**Directions for this task**
Please transcribe the records precisely; pictures stay out of your copy.

**Data supplied**
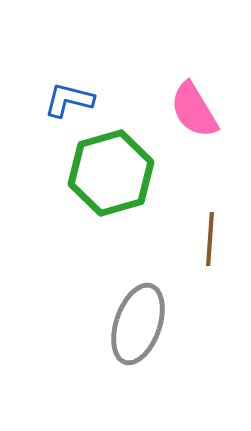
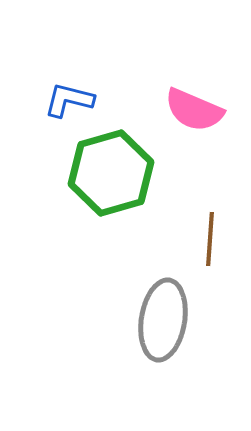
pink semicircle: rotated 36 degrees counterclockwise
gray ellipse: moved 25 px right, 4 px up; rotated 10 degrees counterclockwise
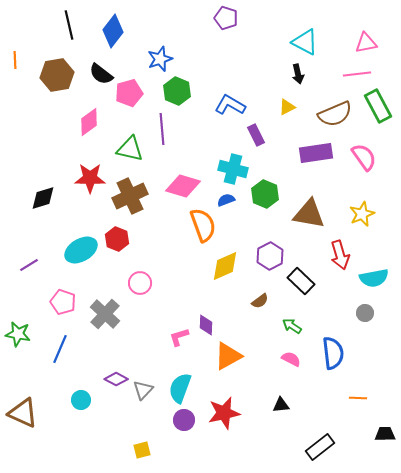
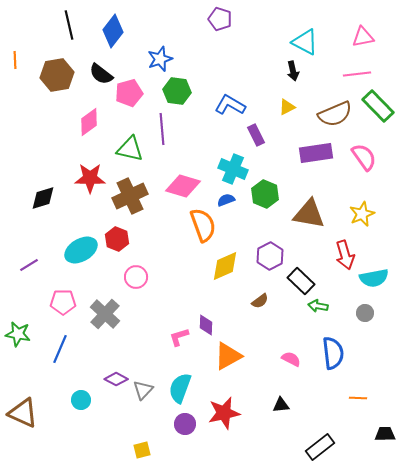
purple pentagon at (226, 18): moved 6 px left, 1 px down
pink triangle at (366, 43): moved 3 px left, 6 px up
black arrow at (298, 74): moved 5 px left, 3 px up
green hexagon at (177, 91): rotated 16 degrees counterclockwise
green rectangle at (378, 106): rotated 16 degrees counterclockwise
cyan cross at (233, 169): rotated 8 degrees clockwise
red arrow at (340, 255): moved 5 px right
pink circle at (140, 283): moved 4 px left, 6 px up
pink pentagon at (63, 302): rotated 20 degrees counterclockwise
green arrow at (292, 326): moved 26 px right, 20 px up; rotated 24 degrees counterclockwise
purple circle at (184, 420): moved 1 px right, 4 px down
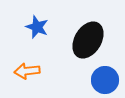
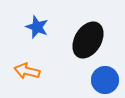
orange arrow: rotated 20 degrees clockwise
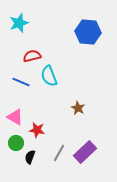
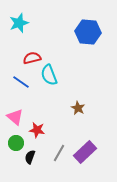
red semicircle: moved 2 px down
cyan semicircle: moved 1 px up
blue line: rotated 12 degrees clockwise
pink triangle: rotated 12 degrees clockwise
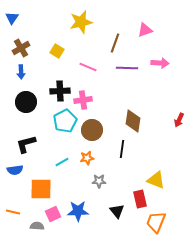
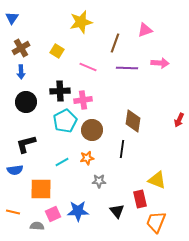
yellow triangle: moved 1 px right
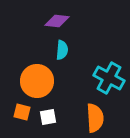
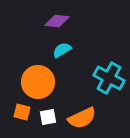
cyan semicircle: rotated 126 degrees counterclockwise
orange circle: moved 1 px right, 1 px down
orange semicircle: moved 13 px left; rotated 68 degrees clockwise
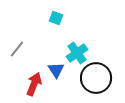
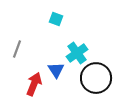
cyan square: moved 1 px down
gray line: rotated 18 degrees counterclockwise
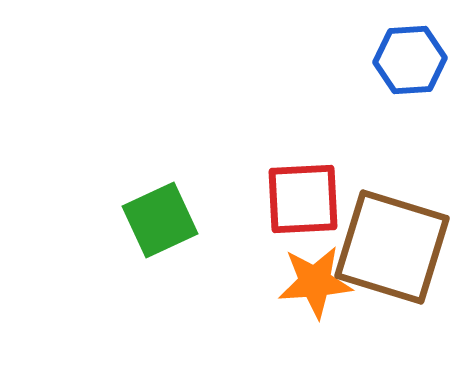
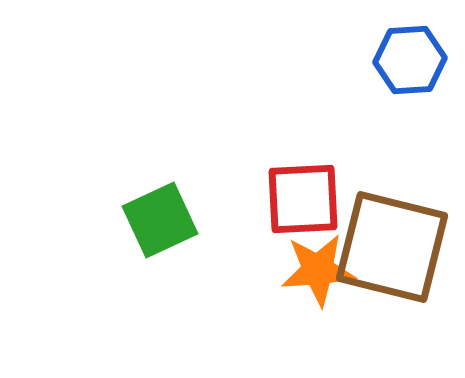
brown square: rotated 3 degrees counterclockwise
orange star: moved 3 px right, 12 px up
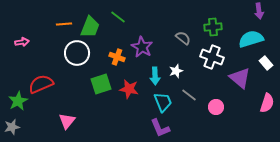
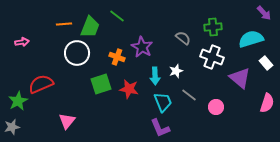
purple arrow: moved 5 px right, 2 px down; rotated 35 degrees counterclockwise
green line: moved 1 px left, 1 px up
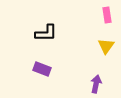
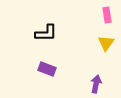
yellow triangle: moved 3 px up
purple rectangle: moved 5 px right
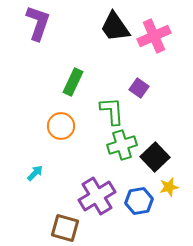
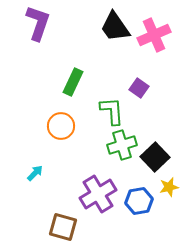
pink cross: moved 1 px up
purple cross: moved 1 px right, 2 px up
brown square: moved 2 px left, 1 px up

**Result for this task**
pink semicircle: rotated 36 degrees counterclockwise
gray ellipse: moved 25 px right, 4 px up; rotated 10 degrees counterclockwise
purple pentagon at (226, 18): moved 6 px left, 1 px down
pink triangle at (366, 43): moved 3 px left, 6 px up
black arrow at (298, 74): moved 5 px left, 3 px up
green hexagon at (177, 91): rotated 16 degrees counterclockwise
green rectangle at (378, 106): rotated 16 degrees counterclockwise
cyan cross at (233, 169): rotated 8 degrees clockwise
red arrow at (340, 255): moved 5 px right
pink circle at (140, 283): moved 4 px left, 6 px up
pink pentagon at (63, 302): rotated 20 degrees counterclockwise
green arrow at (292, 326): moved 26 px right, 20 px up; rotated 24 degrees counterclockwise
purple circle at (184, 420): moved 1 px right, 4 px down
orange arrow: rotated 20 degrees clockwise
red semicircle: moved 2 px down
cyan semicircle: moved 1 px up
blue line: rotated 12 degrees clockwise
pink triangle: rotated 12 degrees clockwise
yellow triangle: moved 1 px right
cyan semicircle: rotated 126 degrees counterclockwise
orange circle: moved 1 px right, 1 px down
orange semicircle: moved 13 px left; rotated 68 degrees clockwise
cyan square: moved 1 px down
gray line: rotated 18 degrees counterclockwise
brown square: rotated 3 degrees counterclockwise
orange star: moved 3 px right, 12 px up
purple arrow: moved 5 px right, 2 px down; rotated 35 degrees counterclockwise
green line: moved 1 px left, 1 px up
yellow triangle: moved 3 px up
purple rectangle: moved 5 px right
pink cross: moved 1 px up
purple cross: moved 1 px right, 2 px up
brown square: moved 2 px left, 1 px up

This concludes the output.